Start of The data

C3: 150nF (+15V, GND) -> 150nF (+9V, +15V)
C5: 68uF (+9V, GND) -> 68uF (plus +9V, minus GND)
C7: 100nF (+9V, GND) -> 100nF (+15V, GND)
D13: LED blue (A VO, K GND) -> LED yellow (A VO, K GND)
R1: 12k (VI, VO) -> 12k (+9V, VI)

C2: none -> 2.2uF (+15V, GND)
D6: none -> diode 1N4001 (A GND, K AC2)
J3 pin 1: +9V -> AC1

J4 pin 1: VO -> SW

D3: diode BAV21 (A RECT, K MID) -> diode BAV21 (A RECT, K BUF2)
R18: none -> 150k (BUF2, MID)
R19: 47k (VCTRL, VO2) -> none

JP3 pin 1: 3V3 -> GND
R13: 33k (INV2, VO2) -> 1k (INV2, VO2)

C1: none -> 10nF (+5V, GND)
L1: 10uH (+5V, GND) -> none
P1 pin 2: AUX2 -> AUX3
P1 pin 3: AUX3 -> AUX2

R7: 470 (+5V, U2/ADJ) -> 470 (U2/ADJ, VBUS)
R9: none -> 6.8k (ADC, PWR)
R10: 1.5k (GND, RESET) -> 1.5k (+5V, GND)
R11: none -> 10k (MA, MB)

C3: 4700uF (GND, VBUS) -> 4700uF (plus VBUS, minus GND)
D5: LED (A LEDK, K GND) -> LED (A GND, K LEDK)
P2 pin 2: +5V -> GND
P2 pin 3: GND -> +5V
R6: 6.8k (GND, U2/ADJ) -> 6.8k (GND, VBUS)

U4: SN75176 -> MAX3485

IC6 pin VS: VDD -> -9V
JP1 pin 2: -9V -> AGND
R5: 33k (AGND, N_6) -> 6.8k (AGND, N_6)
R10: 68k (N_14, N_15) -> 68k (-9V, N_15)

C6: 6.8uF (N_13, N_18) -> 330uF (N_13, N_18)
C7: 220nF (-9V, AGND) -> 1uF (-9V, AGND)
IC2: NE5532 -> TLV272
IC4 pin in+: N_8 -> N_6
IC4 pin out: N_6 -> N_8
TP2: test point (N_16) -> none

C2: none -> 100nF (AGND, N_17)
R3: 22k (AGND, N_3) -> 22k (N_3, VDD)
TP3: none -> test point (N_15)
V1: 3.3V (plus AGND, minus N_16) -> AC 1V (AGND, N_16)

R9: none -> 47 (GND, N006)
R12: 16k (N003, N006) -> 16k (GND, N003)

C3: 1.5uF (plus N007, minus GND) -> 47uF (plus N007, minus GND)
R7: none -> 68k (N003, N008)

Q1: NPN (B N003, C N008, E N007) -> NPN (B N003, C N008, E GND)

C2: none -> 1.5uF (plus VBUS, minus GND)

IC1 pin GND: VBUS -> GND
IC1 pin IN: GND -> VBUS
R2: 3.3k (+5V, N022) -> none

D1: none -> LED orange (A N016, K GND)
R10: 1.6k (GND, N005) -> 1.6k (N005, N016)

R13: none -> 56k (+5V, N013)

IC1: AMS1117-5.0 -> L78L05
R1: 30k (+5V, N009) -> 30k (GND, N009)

End of The data

Print from the line containing "IC2: NE5532 -> TLV272" to the last line above, exactly as written.

● Expected output
IC2: NE5532 -> TLV272
IC4 pin in+: N_8 -> N_6
IC4 pin out: N_6 -> N_8
TP2: test point (N_16) -> none

C2: none -> 100nF (AGND, N_17)
R3: 22k (AGND, N_3) -> 22k (N_3, VDD)
TP3: none -> test point (N_15)
V1: 3.3V (plus AGND, minus N_16) -> AC 1V (AGND, N_16)

R9: none -> 47 (GND, N006)
R12: 16k (N003, N006) -> 16k (GND, N003)

C3: 1.5uF (plus N007, minus GND) -> 47uF (plus N007, minus GND)
R7: none -> 68k (N003, N008)

Q1: NPN (B N003, C N008, E N007) -> NPN (B N003, C N008, E GND)

C2: none -> 1.5uF (plus VBUS, minus GND)

IC1 pin GND: VBUS -> GND
IC1 pin IN: GND -> VBUS
R2: 3.3k (+5V, N022) -> none

D1: none -> LED orange (A N016, K GND)
R10: 1.6k (GND, N005) -> 1.6k (N005, N016)

R13: none -> 56k (+5V, N013)

IC1: AMS1117-5.0 -> L78L05
R1: 30k (+5V, N009) -> 30k (GND, N009)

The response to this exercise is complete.